### [WHAT NEEDS TO BE DONE]
In the entries below, find the line containing "replaced: Blumentopf [orange]" and the line containing "recoloured: Kreisel [rosa]". Copy those two lines and everything between them exactly, and only that.

### [THE DATA]
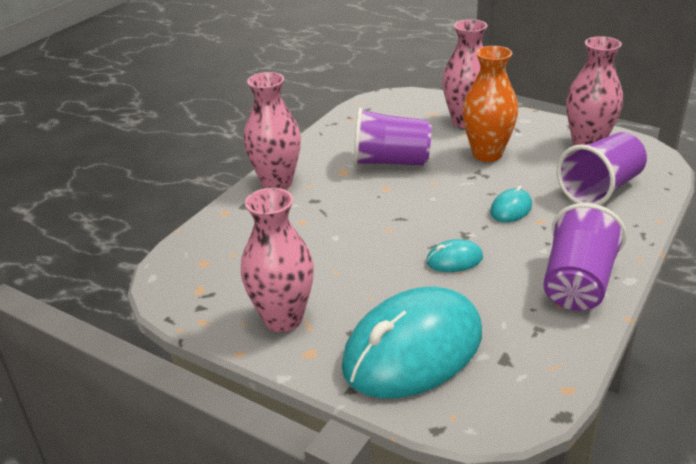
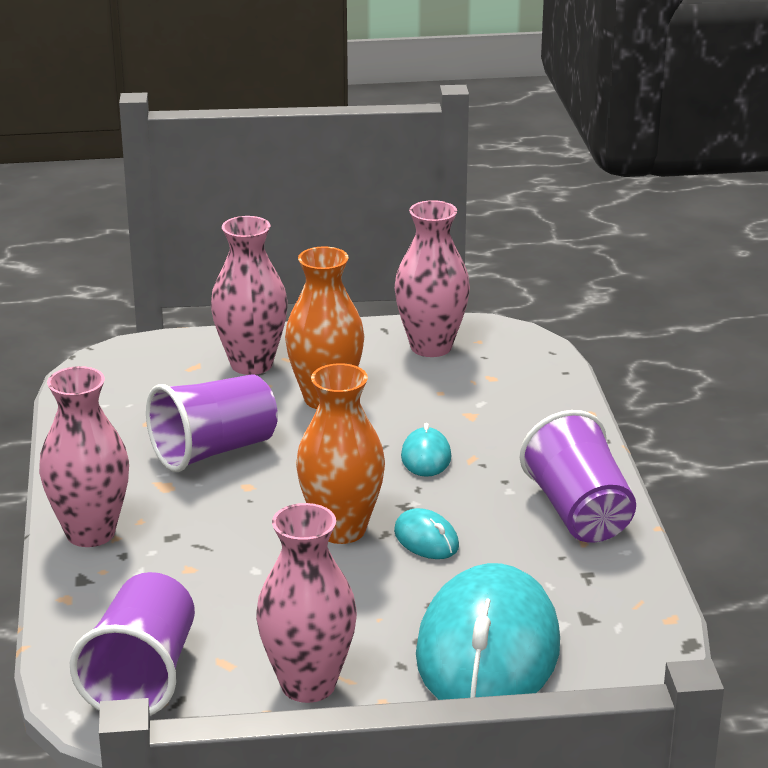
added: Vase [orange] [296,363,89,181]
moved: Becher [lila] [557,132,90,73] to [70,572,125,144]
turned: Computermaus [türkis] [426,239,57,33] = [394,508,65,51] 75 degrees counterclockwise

...

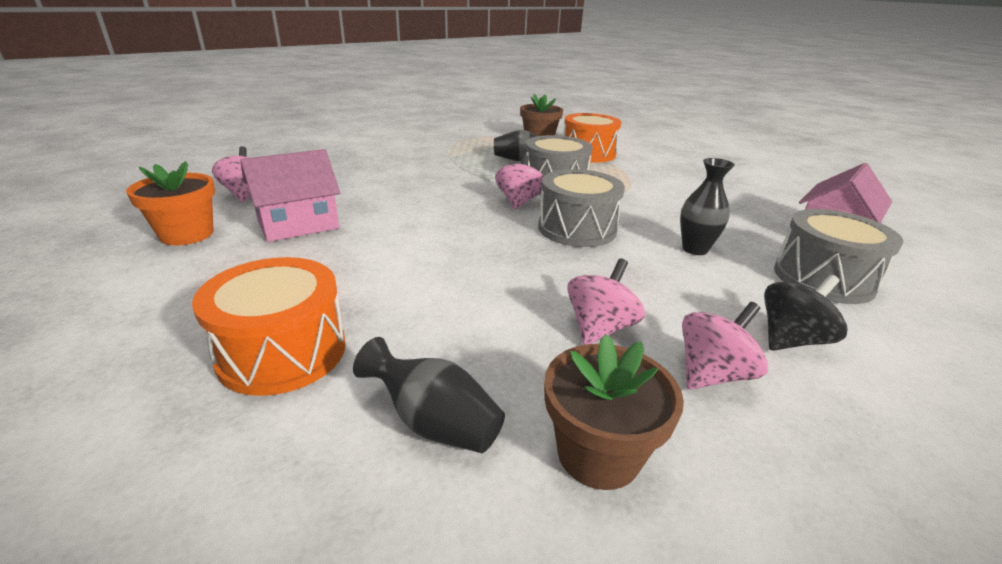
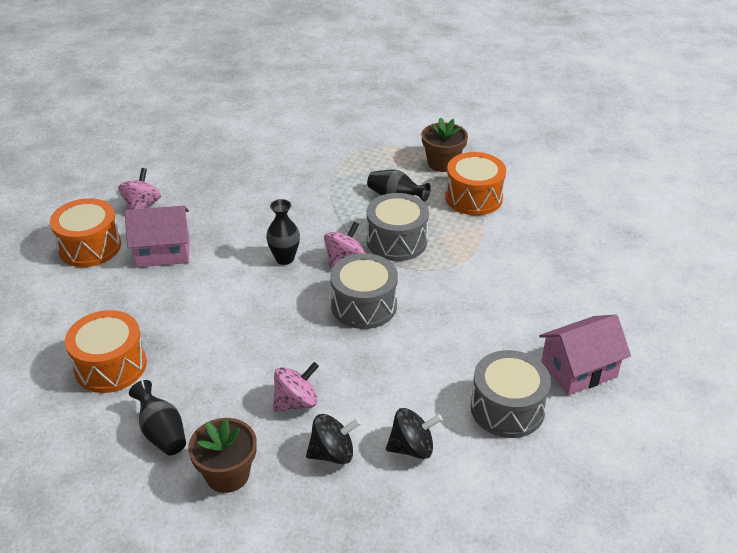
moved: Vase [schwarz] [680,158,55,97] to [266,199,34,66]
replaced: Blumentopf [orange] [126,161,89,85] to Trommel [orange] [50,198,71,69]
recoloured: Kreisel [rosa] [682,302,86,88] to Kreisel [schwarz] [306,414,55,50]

### [FINISHED EXERCISE]
replaced: Blumentopf [orange] [126,161,89,85] to Trommel [orange] [50,198,71,69]
recoloured: Kreisel [rosa] [682,302,86,88] to Kreisel [schwarz] [306,414,55,50]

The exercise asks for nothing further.